#### Records shown:

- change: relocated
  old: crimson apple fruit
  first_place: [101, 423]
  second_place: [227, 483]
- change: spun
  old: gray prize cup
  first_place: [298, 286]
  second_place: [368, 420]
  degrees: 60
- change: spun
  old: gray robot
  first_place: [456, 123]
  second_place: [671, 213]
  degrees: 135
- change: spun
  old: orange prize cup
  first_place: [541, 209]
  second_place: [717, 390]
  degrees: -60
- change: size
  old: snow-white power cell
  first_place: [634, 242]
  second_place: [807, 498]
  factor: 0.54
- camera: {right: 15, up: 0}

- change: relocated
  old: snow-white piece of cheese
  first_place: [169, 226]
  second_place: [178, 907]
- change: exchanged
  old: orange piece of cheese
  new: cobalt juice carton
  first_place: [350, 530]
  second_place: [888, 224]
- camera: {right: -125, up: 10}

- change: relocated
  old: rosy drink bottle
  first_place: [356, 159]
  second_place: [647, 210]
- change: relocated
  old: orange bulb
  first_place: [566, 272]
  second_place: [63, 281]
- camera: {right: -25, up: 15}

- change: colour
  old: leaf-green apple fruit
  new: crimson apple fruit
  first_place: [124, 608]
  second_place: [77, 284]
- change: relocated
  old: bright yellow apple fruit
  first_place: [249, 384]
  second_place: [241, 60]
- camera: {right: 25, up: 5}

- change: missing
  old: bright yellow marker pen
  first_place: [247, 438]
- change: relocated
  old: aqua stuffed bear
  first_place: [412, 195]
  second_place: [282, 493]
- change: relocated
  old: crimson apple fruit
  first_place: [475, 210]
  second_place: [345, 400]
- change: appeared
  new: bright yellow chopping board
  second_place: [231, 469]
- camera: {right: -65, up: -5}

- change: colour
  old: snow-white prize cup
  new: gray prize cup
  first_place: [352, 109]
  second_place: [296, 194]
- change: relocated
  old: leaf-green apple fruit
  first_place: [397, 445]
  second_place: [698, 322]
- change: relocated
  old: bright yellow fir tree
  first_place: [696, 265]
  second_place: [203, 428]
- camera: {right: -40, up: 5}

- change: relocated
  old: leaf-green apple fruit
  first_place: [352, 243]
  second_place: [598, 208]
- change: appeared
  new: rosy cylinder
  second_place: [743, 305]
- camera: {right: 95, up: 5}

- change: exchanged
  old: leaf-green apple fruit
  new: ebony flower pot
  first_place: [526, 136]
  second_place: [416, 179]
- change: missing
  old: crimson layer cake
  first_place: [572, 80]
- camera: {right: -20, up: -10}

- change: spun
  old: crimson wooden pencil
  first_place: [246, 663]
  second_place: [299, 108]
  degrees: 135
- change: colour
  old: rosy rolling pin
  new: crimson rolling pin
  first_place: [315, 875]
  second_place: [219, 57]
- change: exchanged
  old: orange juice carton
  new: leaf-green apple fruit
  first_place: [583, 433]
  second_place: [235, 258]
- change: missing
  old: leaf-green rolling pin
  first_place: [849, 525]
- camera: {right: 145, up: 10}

#### Goal of the exercise:
Transcribe, exactly and without additions, the lines of the records above, beginning with the line that contains "first_place: [101, 423]" and ending with the line that contains "factor: 0.54", both included.

#### Final answer:
  first_place: [101, 423]
  second_place: [227, 483]
- change: spun
  old: gray prize cup
  first_place: [298, 286]
  second_place: [368, 420]
  degrees: 60
- change: spun
  old: gray robot
  first_place: [456, 123]
  second_place: [671, 213]
  degrees: 135
- change: spun
  old: orange prize cup
  first_place: [541, 209]
  second_place: [717, 390]
  degrees: -60
- change: size
  old: snow-white power cell
  first_place: [634, 242]
  second_place: [807, 498]
  factor: 0.54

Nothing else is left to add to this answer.